[Extracted information]
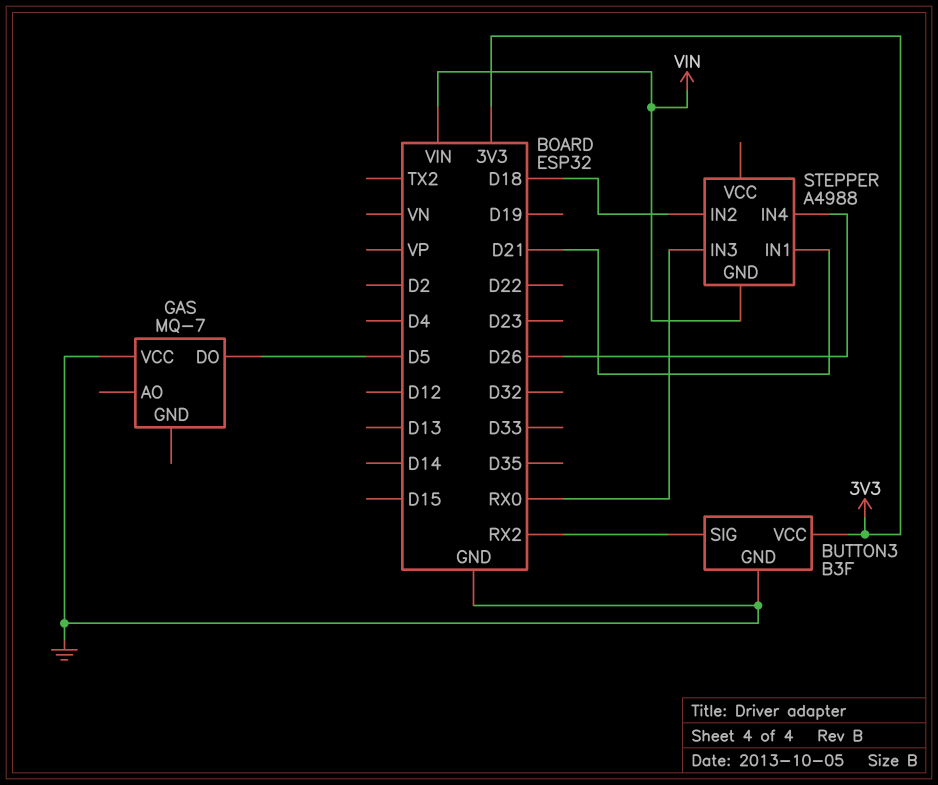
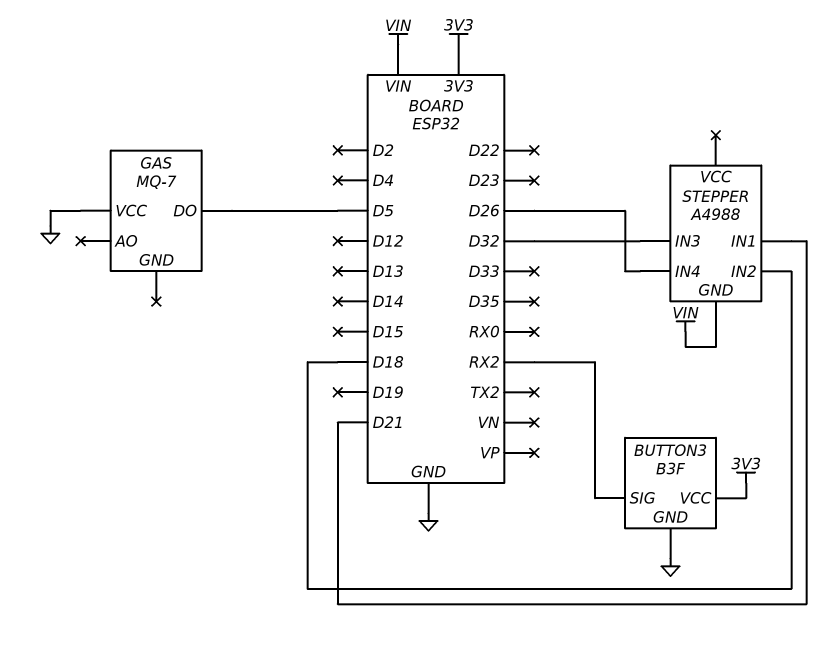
STEPPER pin IN3: RX0 -> D32

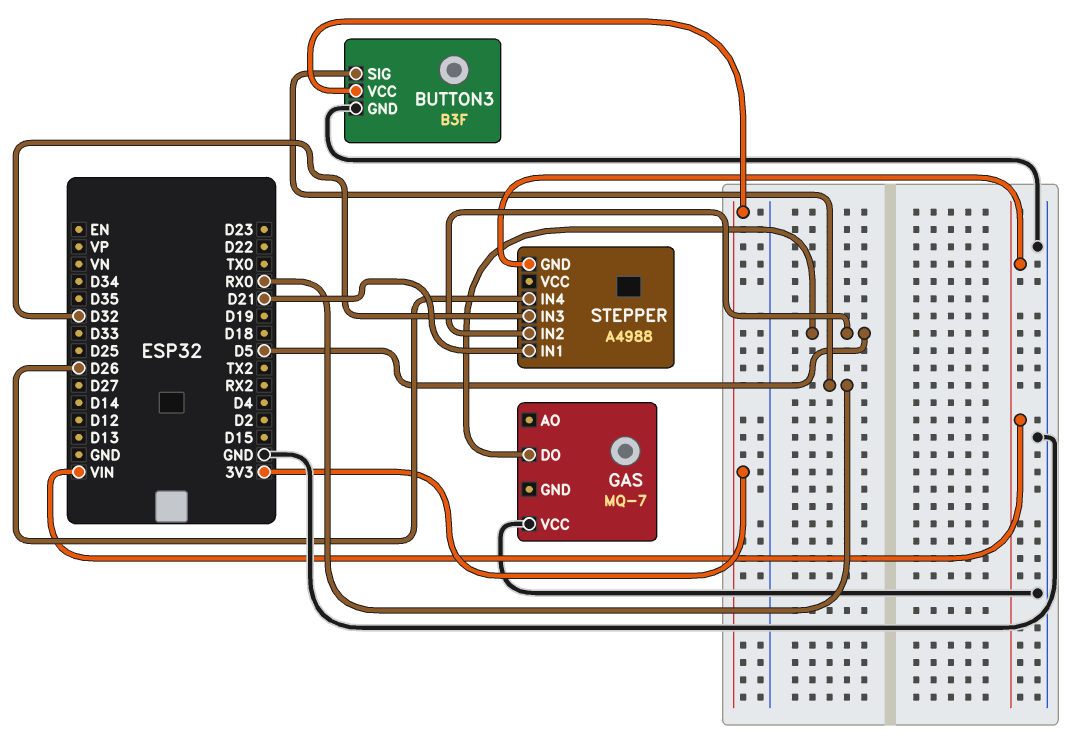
BUTTON3 pin SIG: RX2 -> RX0
STEPPER pin IN2: D18 -> D5

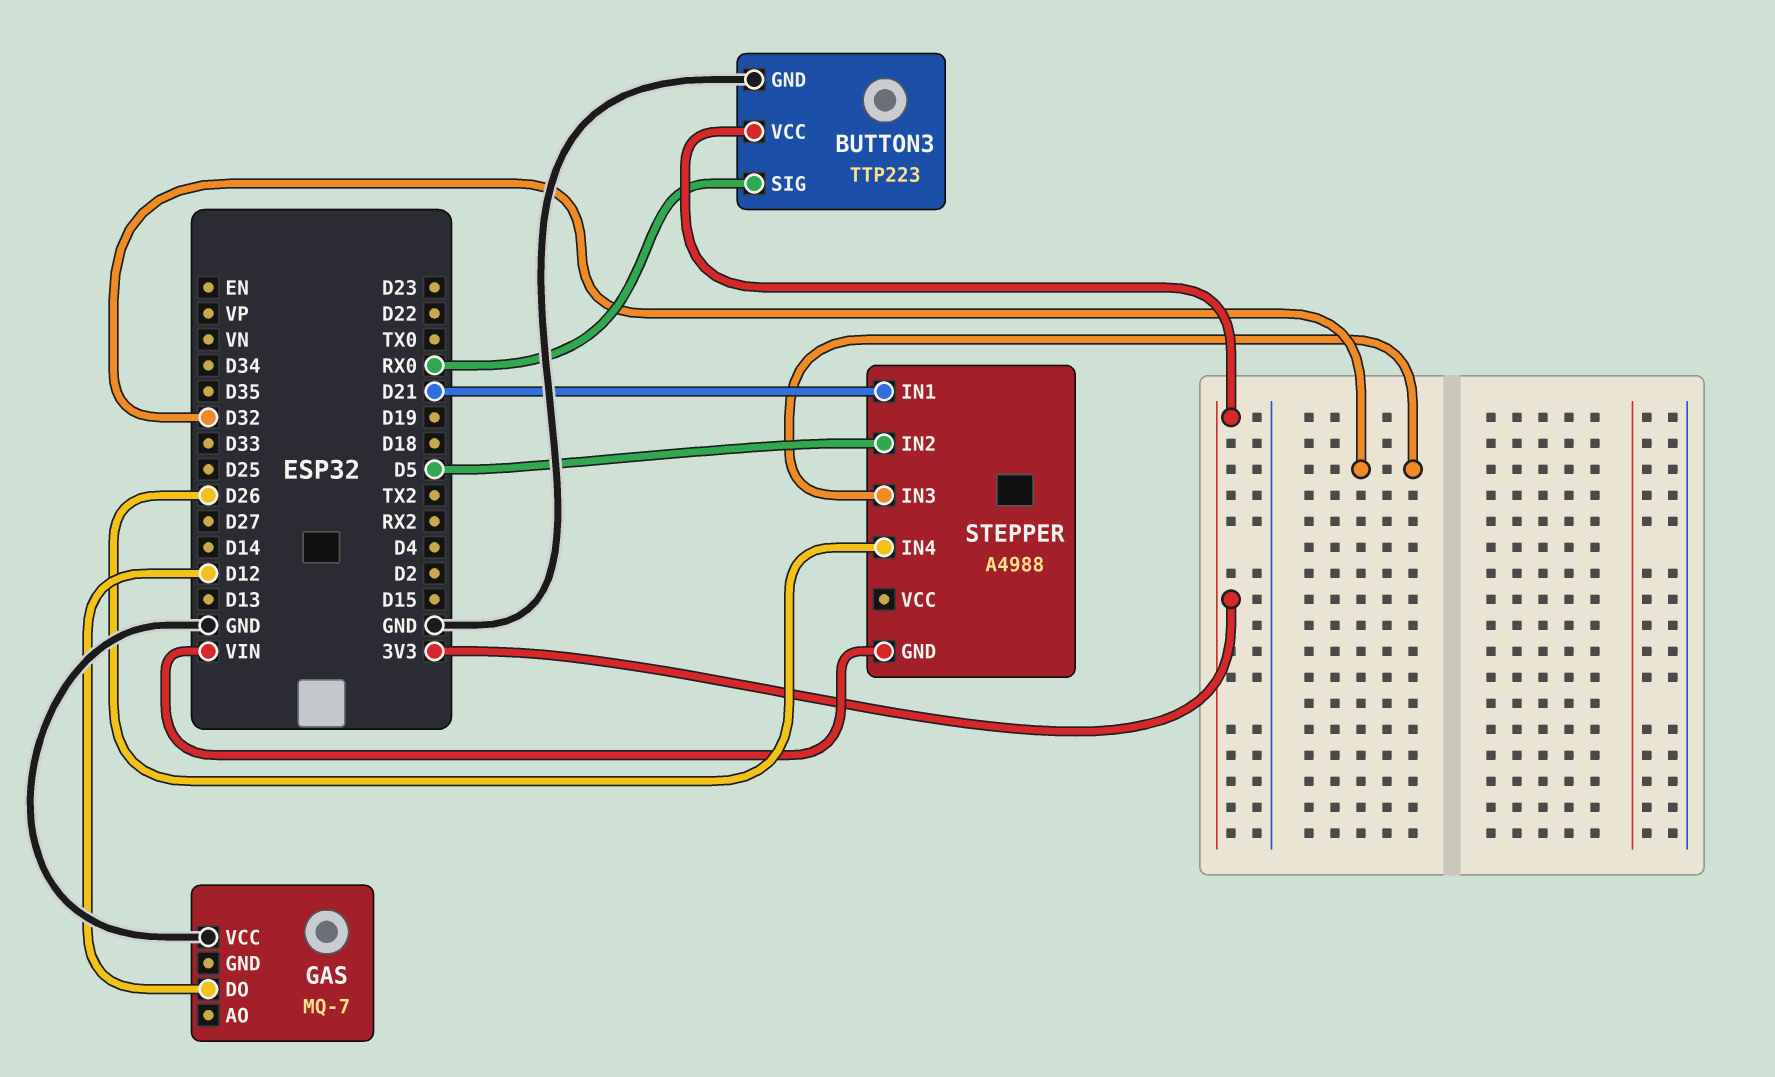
BUTTON3: B3F -> TTP223
GAS pin DO: D5 -> D12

[What the task asks]
I would like the data copied exactly as it stands, with no pictures included.

[Answer to this exercise]
STEPPER pin IN3: RX0 -> D32

BUTTON3 pin SIG: RX2 -> RX0
STEPPER pin IN2: D18 -> D5

BUTTON3: B3F -> TTP223
GAS pin DO: D5 -> D12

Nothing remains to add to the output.